Supplied material:
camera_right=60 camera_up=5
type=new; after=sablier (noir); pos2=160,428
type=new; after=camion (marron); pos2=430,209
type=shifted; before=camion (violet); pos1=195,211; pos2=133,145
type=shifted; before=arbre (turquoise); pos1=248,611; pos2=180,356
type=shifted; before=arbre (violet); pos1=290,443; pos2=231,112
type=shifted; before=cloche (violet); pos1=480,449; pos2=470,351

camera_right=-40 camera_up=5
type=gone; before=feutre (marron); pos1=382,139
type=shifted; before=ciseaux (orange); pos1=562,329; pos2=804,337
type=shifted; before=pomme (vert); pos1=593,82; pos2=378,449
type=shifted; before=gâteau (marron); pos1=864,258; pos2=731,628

* * *

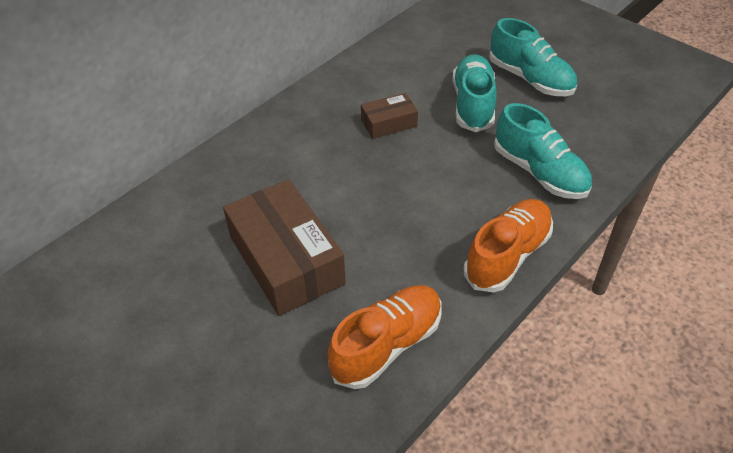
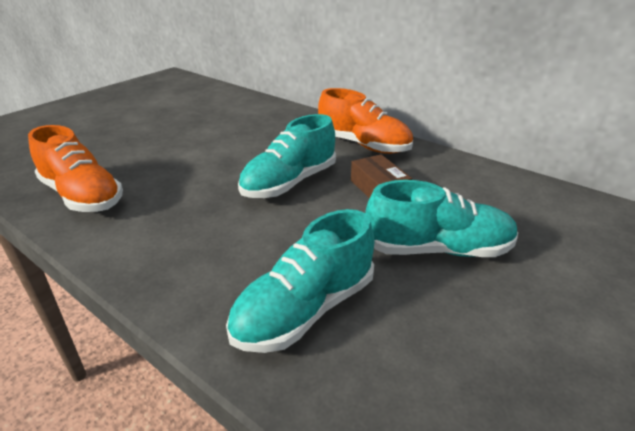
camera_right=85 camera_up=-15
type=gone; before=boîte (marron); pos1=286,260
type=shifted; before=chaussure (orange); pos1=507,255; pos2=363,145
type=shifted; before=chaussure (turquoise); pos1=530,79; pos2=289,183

Exercise: In the listing above, locate the line containing "camera_right=60 camera_up=5" and the line containing "type=shifted; before=arbre (violet);", then transcribe both and every line between them verbatim.

Written response:
camera_right=60 camera_up=5
type=new; after=sablier (noir); pos2=160,428
type=new; after=camion (marron); pos2=430,209
type=shifted; before=camion (violet); pos1=195,211; pos2=133,145
type=shifted; before=arbre (turquoise); pos1=248,611; pos2=180,356
type=shifted; before=arbre (violet); pos1=290,443; pos2=231,112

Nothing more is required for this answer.